How to complete this task: The expected result is an exact restatement of the data, free of pictures.

------ Supplied data ------

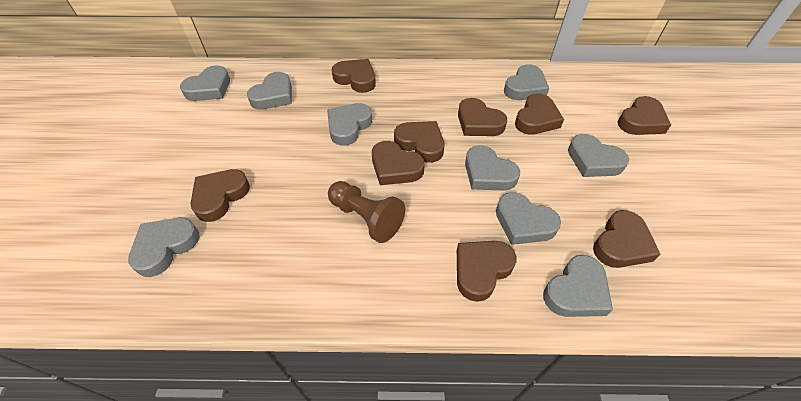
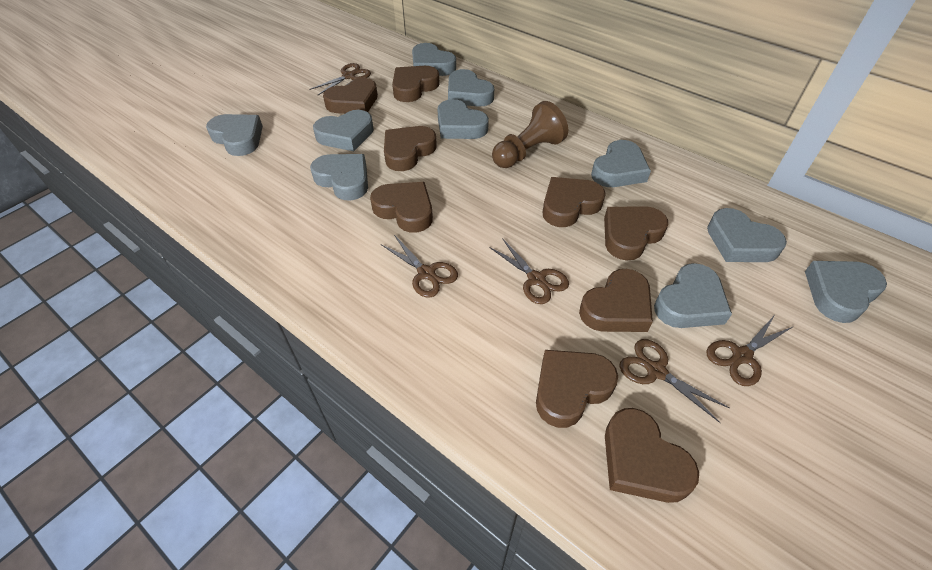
brown scissors: 0 -> 5
grey heart: 9 -> 10

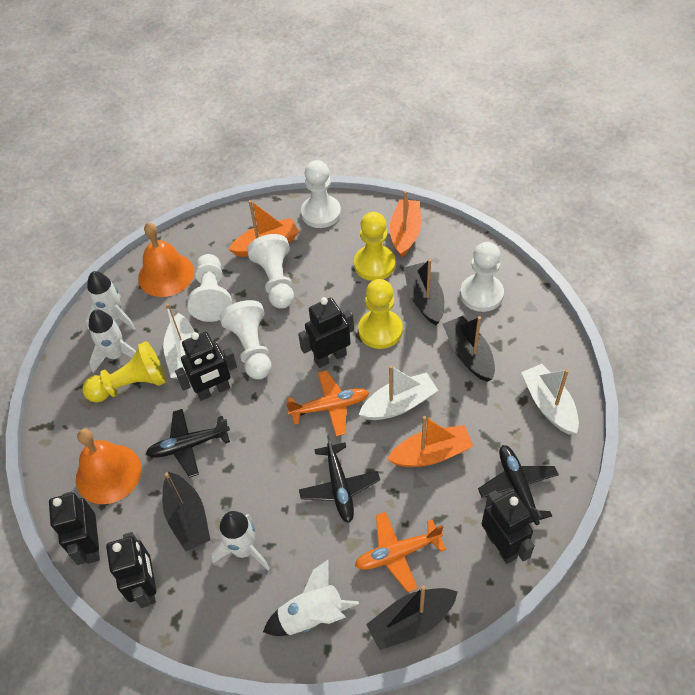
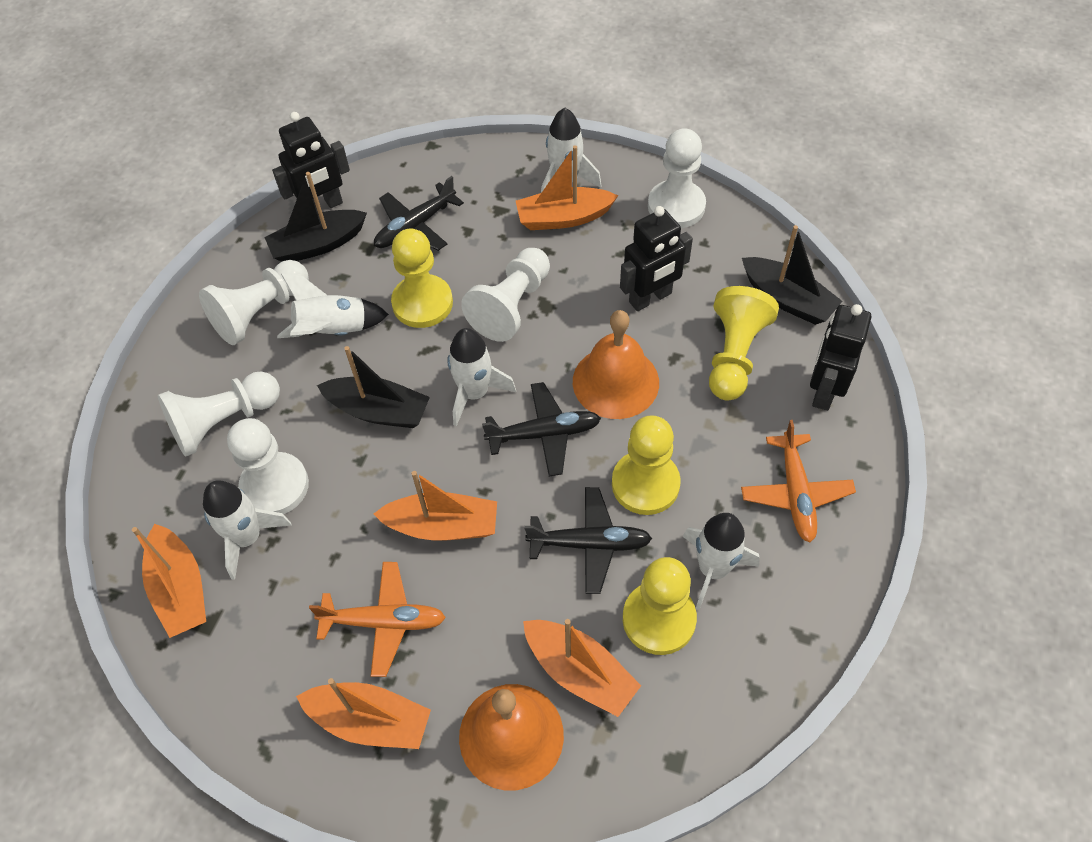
black boat: 4 -> 3
black robot: 5 -> 3
orange boat: 3 -> 5
white boat: 3 -> 0
white rocket: 4 -> 5
yellow pawn: 3 -> 4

------

Expected output:
brown scissors: 0 -> 5
grey heart: 9 -> 10

black boat: 4 -> 3
black robot: 5 -> 3
orange boat: 3 -> 5
white boat: 3 -> 0
white rocket: 4 -> 5
yellow pawn: 3 -> 4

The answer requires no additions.